▶ Your task: Up to the line containing "D1: zener (A", nothing is kept; from that line through the end of the data below, output every line exactly.

(Records excerpted from a collection)
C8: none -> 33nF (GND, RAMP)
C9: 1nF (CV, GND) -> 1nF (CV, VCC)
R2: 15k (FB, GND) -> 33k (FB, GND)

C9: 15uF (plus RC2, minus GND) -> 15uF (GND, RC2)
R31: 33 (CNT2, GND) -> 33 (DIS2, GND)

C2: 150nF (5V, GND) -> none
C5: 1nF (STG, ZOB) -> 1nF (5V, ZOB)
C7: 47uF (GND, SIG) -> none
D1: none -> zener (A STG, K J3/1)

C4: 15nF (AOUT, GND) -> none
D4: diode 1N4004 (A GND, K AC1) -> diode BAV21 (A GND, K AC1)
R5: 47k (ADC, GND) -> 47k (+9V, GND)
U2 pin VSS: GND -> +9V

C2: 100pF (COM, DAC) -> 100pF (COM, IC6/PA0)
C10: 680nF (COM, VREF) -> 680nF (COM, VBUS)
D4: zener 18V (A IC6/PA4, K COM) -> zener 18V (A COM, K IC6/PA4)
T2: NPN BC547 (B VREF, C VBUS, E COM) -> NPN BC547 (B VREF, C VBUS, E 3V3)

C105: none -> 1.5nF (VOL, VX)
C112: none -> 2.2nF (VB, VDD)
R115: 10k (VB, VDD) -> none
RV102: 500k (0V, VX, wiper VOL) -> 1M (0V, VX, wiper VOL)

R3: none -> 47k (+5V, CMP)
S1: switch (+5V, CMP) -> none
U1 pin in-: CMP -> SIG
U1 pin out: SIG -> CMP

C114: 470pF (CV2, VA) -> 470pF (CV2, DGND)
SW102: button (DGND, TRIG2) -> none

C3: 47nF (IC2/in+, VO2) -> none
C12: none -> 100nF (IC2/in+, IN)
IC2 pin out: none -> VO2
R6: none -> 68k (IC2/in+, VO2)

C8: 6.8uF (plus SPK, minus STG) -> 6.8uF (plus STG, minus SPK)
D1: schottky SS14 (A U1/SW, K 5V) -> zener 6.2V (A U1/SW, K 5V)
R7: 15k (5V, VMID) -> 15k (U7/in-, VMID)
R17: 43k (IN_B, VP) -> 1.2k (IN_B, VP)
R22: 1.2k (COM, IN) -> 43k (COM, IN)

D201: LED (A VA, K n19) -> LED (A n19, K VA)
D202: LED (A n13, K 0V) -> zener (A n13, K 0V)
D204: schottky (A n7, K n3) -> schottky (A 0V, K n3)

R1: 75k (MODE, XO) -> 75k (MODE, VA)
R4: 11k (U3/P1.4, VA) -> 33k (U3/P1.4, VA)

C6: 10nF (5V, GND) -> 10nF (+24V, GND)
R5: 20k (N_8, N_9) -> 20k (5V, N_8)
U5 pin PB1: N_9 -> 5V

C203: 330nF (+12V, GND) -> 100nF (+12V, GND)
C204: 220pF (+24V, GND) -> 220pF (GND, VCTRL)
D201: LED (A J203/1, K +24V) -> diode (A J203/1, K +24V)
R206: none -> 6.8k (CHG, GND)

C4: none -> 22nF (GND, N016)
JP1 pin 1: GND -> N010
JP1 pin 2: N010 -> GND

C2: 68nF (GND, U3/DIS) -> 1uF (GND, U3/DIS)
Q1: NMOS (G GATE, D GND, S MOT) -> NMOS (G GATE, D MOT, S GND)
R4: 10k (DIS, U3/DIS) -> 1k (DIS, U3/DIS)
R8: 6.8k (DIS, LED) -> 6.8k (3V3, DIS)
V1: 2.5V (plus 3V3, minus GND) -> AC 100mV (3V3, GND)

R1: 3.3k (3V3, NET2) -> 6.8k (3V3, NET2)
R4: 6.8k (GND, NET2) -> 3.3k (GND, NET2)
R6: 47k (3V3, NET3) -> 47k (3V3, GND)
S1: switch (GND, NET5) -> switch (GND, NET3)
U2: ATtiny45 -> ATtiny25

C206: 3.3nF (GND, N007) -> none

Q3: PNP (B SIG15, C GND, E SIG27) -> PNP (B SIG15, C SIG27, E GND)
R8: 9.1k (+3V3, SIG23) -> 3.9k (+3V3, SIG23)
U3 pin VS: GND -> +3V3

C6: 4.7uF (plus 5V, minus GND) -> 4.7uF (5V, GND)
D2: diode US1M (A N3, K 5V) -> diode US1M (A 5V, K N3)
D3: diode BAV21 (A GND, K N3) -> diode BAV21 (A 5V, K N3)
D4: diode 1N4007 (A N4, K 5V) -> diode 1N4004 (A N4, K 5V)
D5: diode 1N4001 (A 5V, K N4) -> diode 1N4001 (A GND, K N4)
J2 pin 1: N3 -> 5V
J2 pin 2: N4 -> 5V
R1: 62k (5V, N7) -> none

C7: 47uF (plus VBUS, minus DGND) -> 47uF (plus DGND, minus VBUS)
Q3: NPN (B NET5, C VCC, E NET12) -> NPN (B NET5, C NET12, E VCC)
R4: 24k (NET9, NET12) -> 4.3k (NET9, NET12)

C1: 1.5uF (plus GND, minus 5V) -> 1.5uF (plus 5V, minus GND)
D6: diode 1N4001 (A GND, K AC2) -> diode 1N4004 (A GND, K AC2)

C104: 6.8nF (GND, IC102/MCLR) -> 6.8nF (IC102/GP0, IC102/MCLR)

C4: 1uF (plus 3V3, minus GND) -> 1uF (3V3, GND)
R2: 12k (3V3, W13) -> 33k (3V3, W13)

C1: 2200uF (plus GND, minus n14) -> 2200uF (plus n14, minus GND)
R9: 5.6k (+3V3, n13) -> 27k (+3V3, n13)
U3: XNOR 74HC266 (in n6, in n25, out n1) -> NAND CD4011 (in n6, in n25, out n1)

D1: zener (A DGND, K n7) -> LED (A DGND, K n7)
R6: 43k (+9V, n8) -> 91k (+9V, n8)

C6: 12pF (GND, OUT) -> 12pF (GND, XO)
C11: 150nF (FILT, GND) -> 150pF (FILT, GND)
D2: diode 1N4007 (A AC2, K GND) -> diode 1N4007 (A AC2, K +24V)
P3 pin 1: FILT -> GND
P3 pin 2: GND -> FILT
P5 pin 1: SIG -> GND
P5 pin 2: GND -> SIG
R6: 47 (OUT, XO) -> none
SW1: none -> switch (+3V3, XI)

▶ Answer box:
D1: zener (A DGND, K n7) -> LED (A DGND, K n7)
R6: 43k (+9V, n8) -> 91k (+9V, n8)

C6: 12pF (GND, OUT) -> 12pF (GND, XO)
C11: 150nF (FILT, GND) -> 150pF (FILT, GND)
D2: diode 1N4007 (A AC2, K GND) -> diode 1N4007 (A AC2, K +24V)
P3 pin 1: FILT -> GND
P3 pin 2: GND -> FILT
P5 pin 1: SIG -> GND
P5 pin 2: GND -> SIG
R6: 47 (OUT, XO) -> none
SW1: none -> switch (+3V3, XI)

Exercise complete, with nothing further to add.